# PROBLEM REQUIREMENTS
Below are records to write out exactly; drop the pictures when you do.

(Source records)
◇ ◇ ◇ ◇

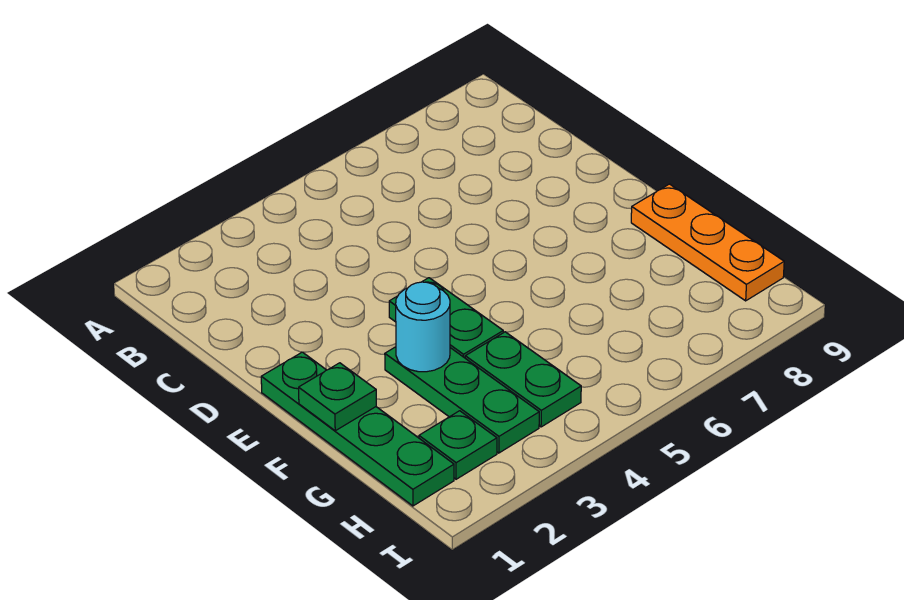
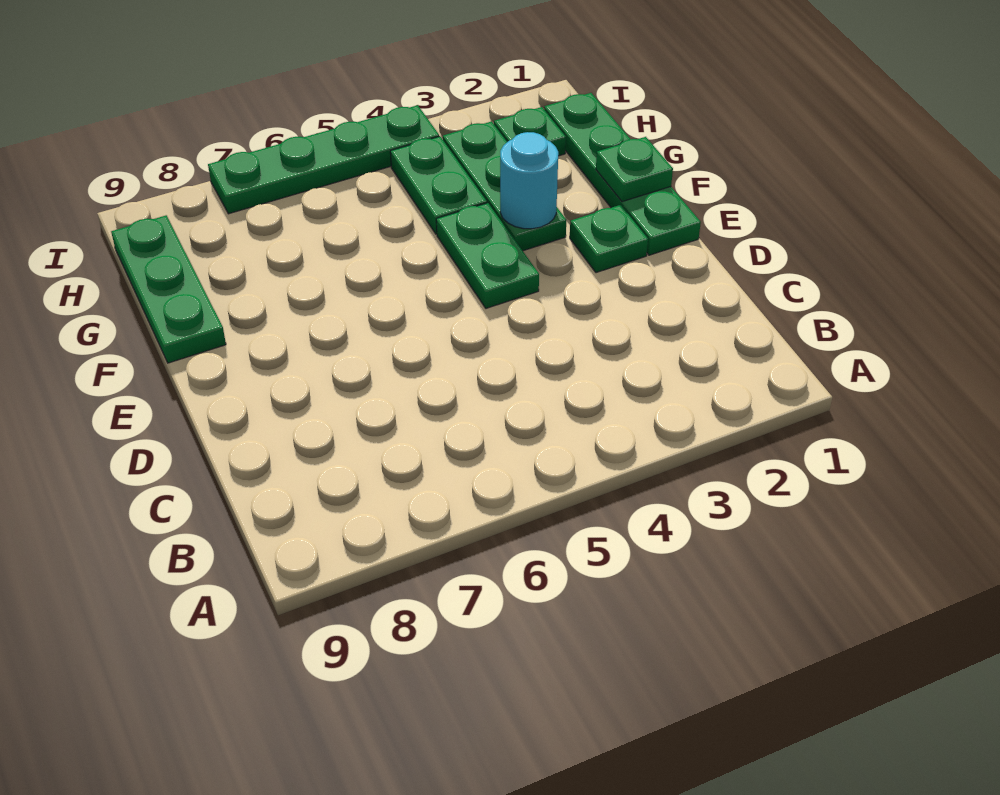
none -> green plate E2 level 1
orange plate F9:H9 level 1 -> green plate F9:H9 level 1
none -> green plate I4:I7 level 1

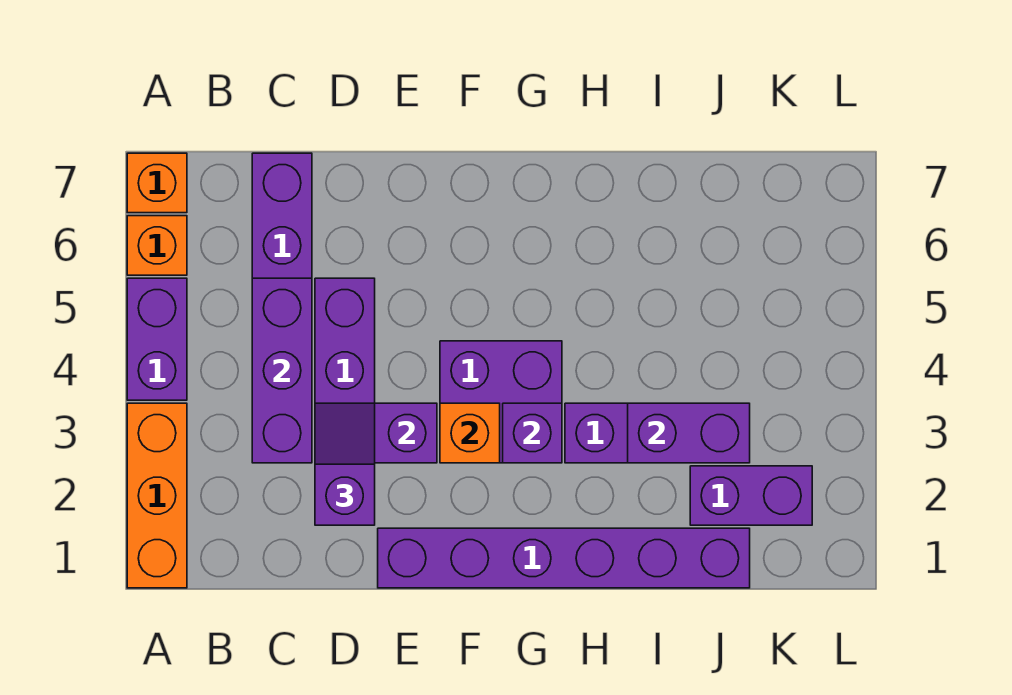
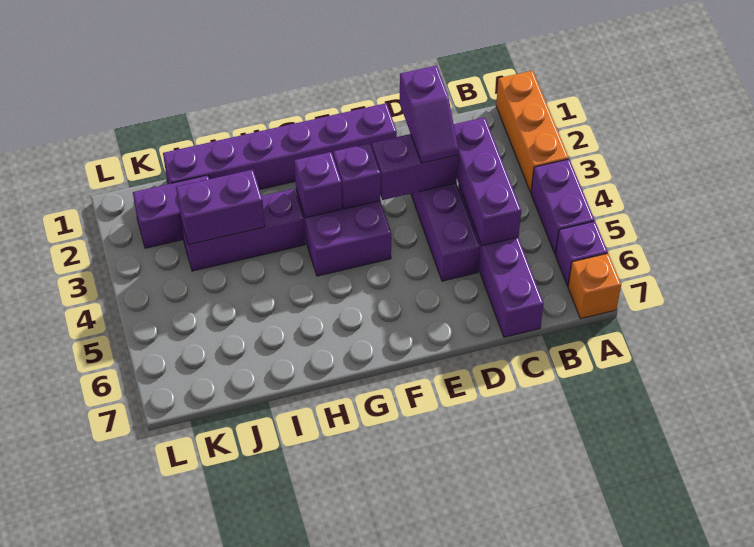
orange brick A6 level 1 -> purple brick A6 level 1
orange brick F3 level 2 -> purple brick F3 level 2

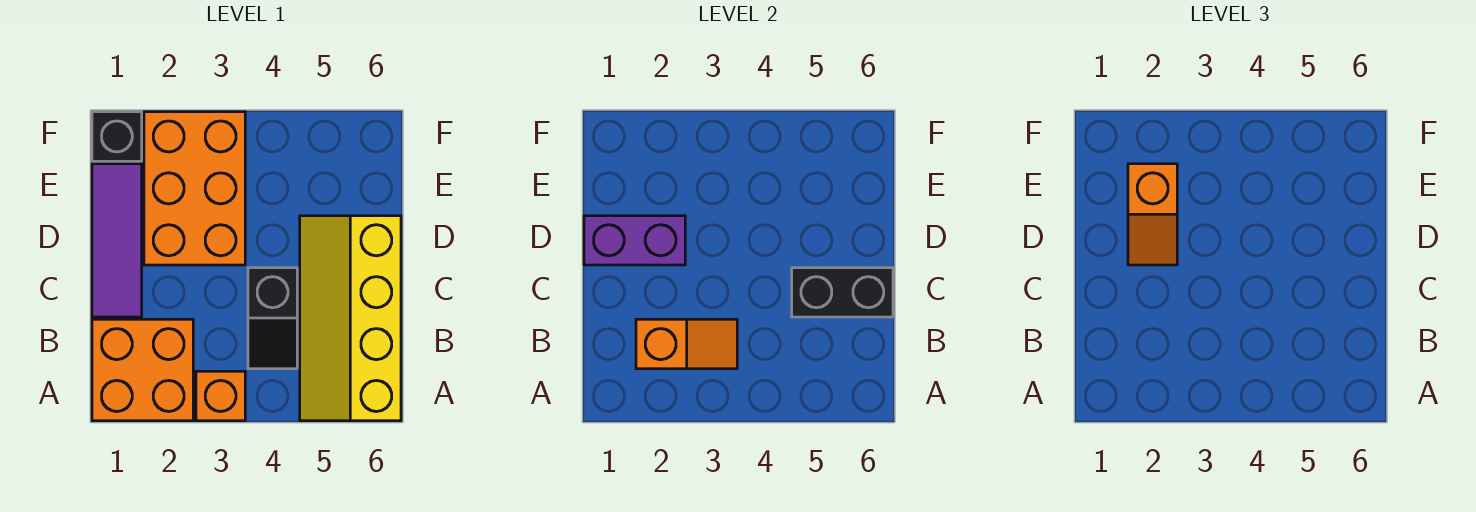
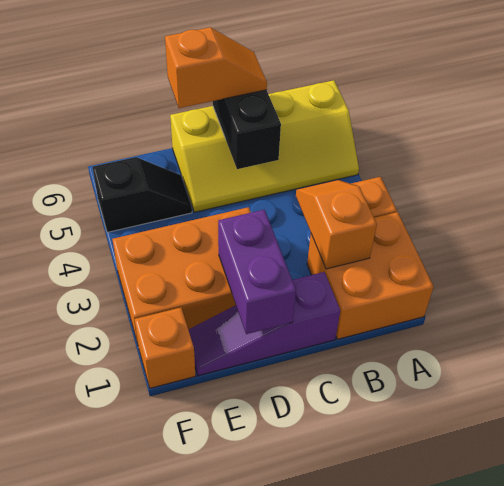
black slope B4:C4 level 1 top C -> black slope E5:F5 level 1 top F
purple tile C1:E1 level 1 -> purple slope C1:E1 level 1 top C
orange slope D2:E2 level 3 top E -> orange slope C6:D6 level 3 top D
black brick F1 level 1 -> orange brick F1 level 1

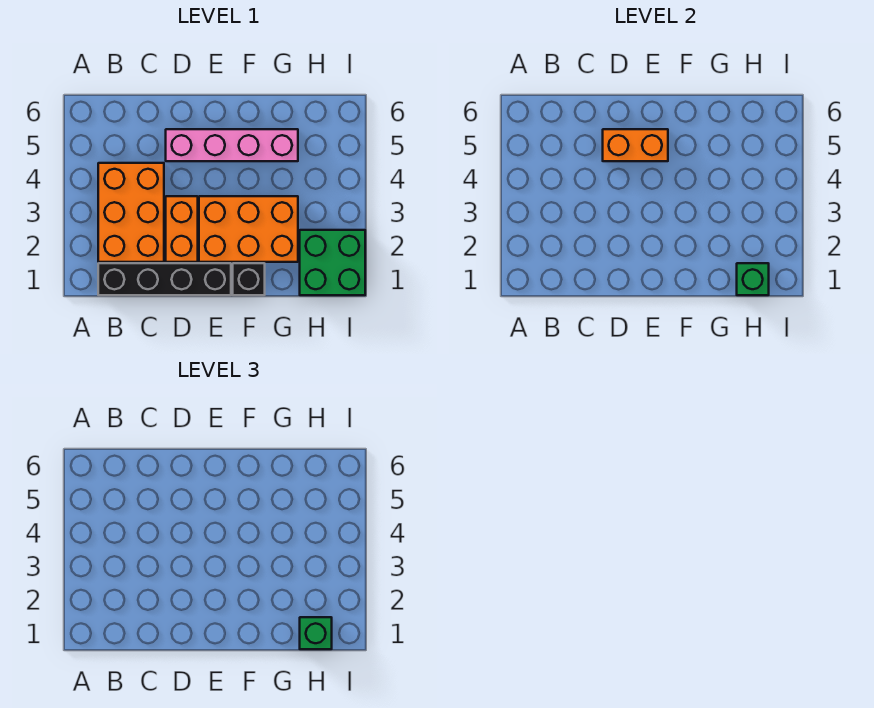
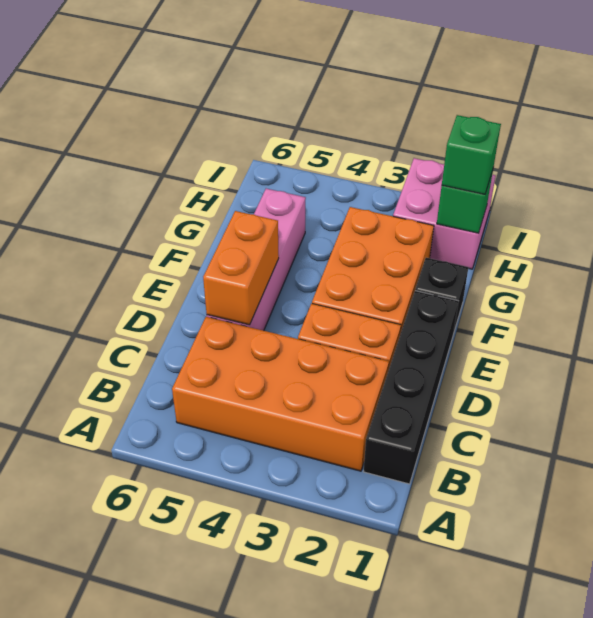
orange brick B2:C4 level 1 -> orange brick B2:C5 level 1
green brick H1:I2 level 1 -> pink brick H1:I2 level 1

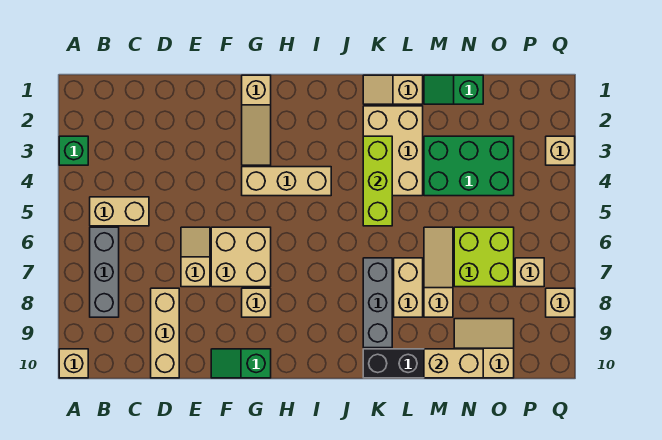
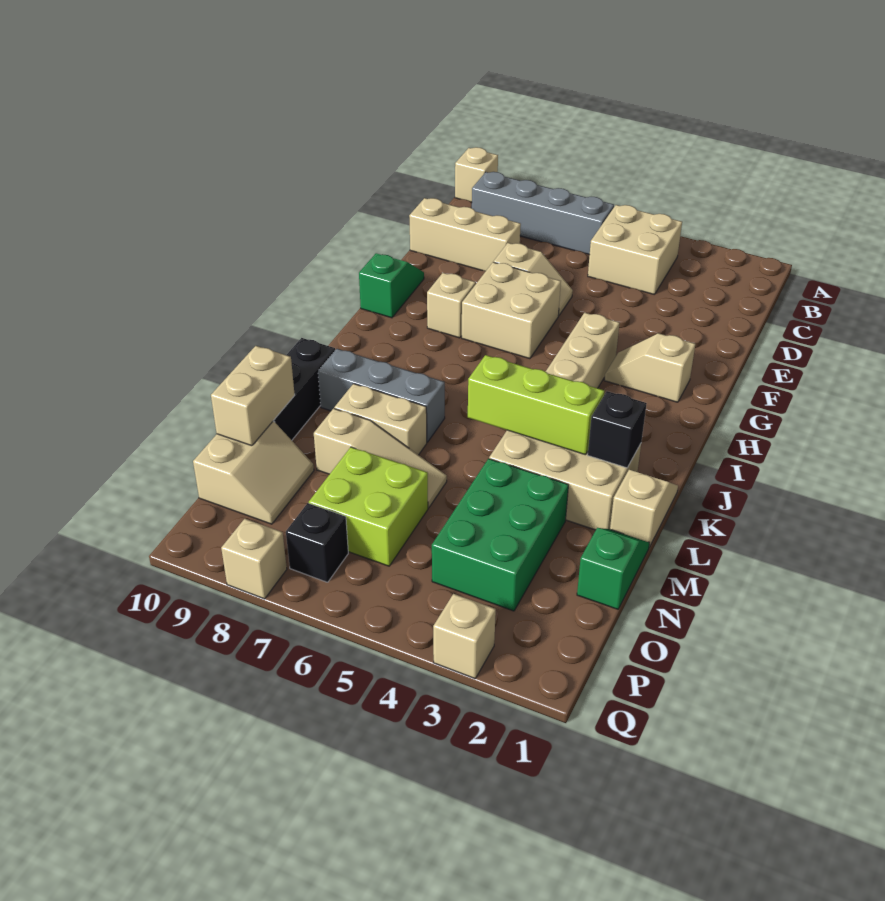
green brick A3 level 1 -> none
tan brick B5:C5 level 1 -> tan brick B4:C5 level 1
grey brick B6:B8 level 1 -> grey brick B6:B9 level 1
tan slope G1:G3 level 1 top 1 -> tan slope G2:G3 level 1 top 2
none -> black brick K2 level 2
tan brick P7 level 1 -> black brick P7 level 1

◇ ◇ ◇ ◇

# EXERCISE ANSWER
none -> green plate E2 level 1
orange plate F9:H9 level 1 -> green plate F9:H9 level 1
none -> green plate I4:I7 level 1

orange brick A6 level 1 -> purple brick A6 level 1
orange brick F3 level 2 -> purple brick F3 level 2

black slope B4:C4 level 1 top C -> black slope E5:F5 level 1 top F
purple tile C1:E1 level 1 -> purple slope C1:E1 level 1 top C
orange slope D2:E2 level 3 top E -> orange slope C6:D6 level 3 top D
black brick F1 level 1 -> orange brick F1 level 1

orange brick B2:C4 level 1 -> orange brick B2:C5 level 1
green brick H1:I2 level 1 -> pink brick H1:I2 level 1

green brick A3 level 1 -> none
tan brick B5:C5 level 1 -> tan brick B4:C5 level 1
grey brick B6:B8 level 1 -> grey brick B6:B9 level 1
tan slope G1:G3 level 1 top 1 -> tan slope G2:G3 level 1 top 2
none -> black brick K2 level 2
tan brick P7 level 1 -> black brick P7 level 1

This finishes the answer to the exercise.